### Exercise objective
Using the entries below, quote exactly the span of lines that begins with the line containing "(346, 146) = (367, 127): white" and ends with the final line.

Spatial object tracking data
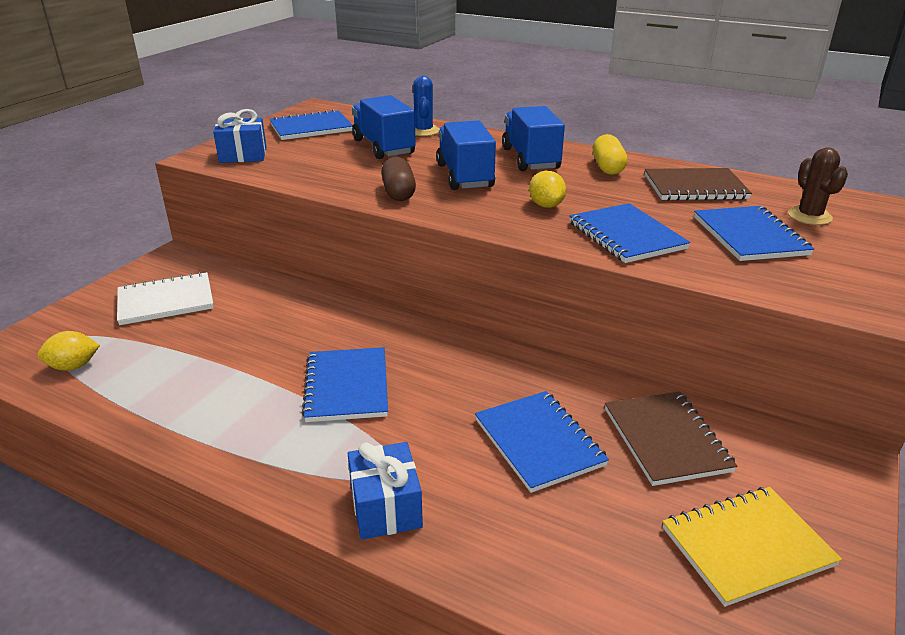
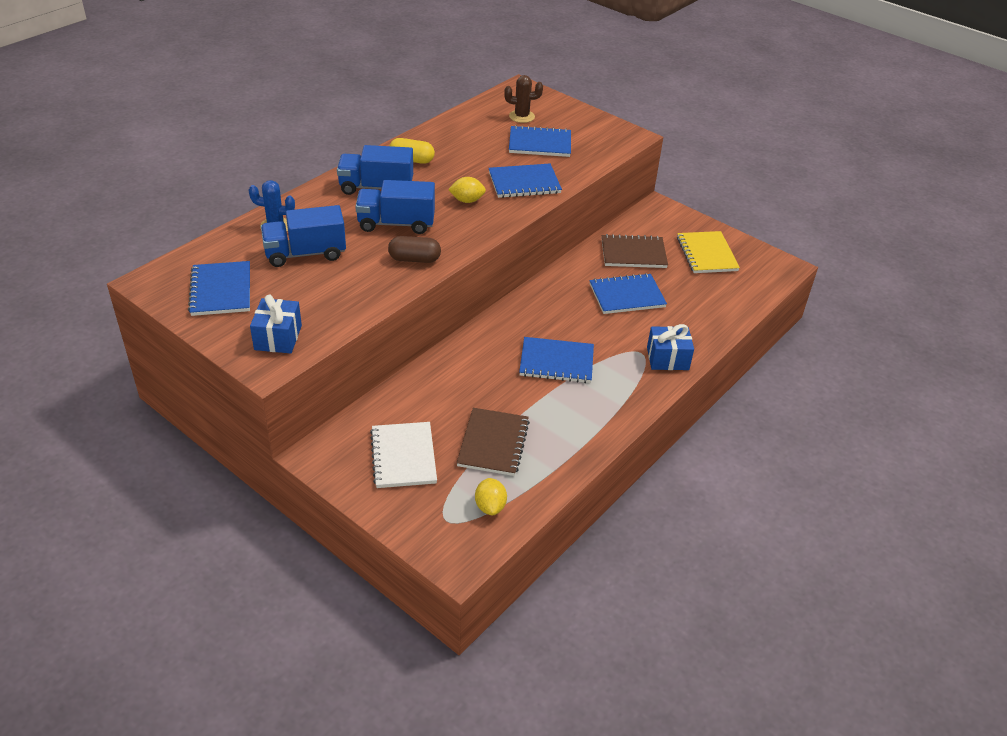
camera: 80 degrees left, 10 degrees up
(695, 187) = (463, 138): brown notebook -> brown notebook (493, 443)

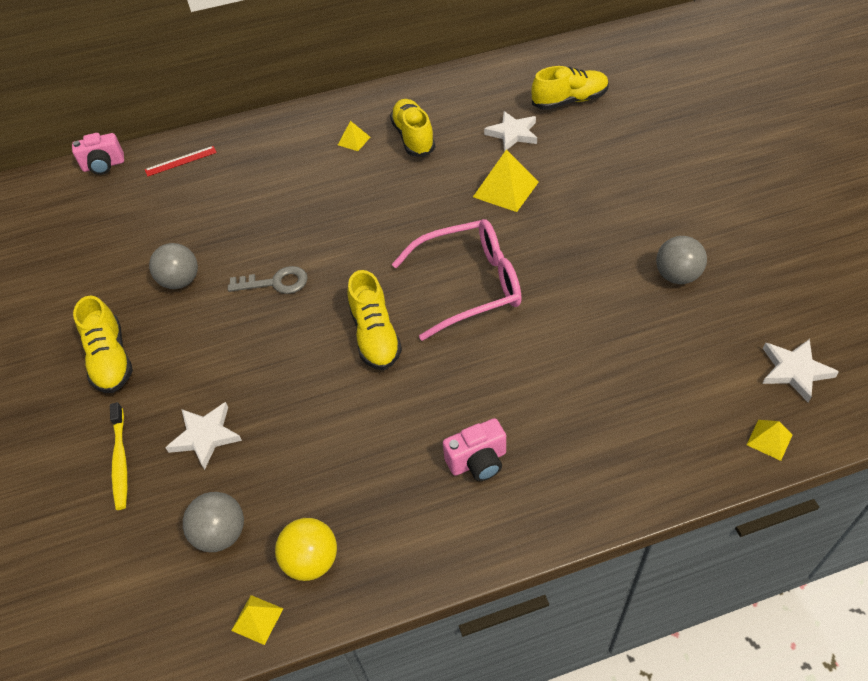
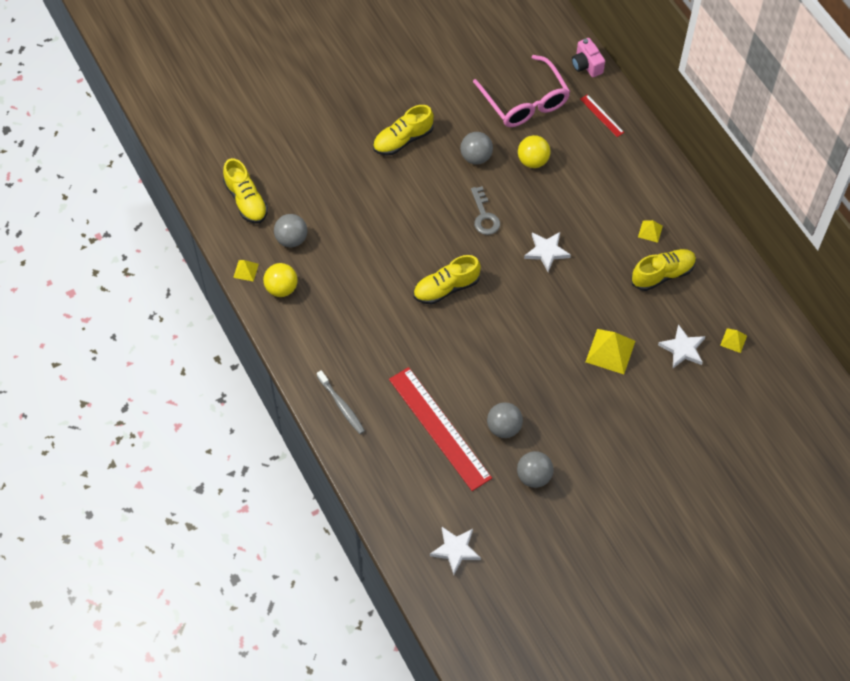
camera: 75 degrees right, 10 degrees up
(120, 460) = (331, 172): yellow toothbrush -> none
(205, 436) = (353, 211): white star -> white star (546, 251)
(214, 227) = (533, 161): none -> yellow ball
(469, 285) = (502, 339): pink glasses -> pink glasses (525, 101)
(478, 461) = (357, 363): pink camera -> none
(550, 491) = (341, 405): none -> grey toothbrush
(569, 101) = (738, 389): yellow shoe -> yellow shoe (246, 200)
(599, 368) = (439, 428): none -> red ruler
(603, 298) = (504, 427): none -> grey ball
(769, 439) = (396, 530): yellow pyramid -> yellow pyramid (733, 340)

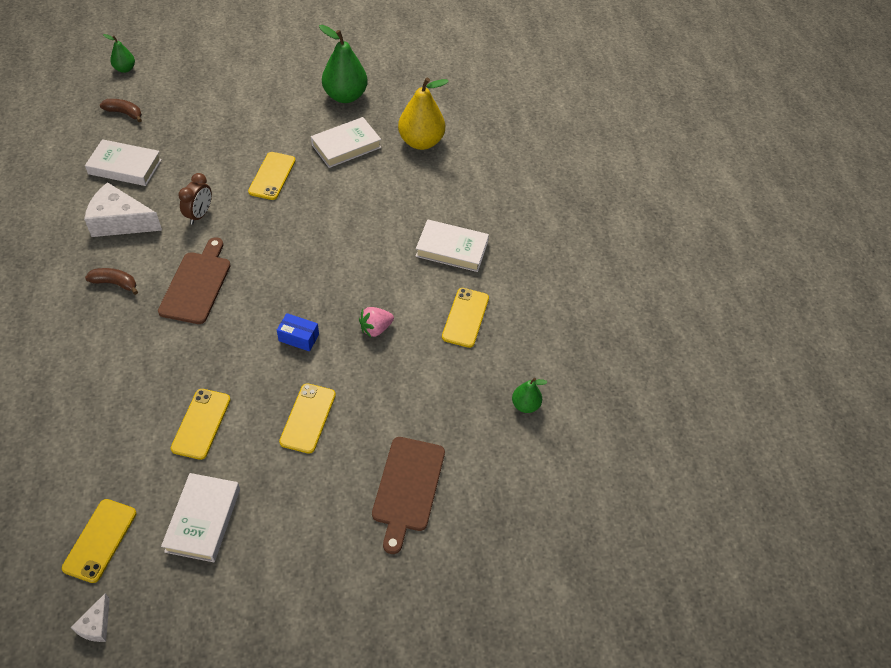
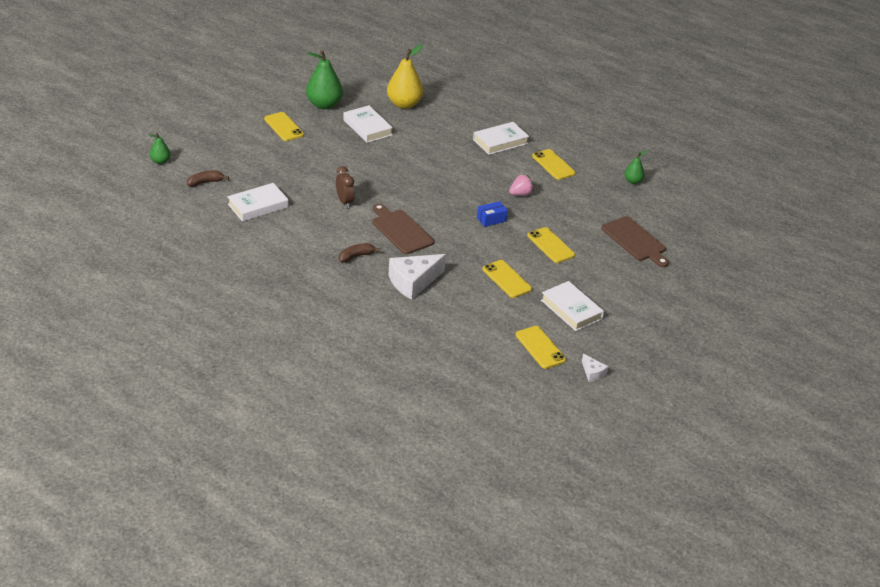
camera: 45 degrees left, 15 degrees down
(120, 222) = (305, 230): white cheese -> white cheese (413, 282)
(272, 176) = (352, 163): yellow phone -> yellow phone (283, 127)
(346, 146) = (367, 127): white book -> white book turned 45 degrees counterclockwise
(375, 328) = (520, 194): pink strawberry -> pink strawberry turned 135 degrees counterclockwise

### Answer to this problem
(346, 146) = (367, 127): white book -> white book turned 45 degrees counterclockwise
(375, 328) = (520, 194): pink strawberry -> pink strawberry turned 135 degrees counterclockwise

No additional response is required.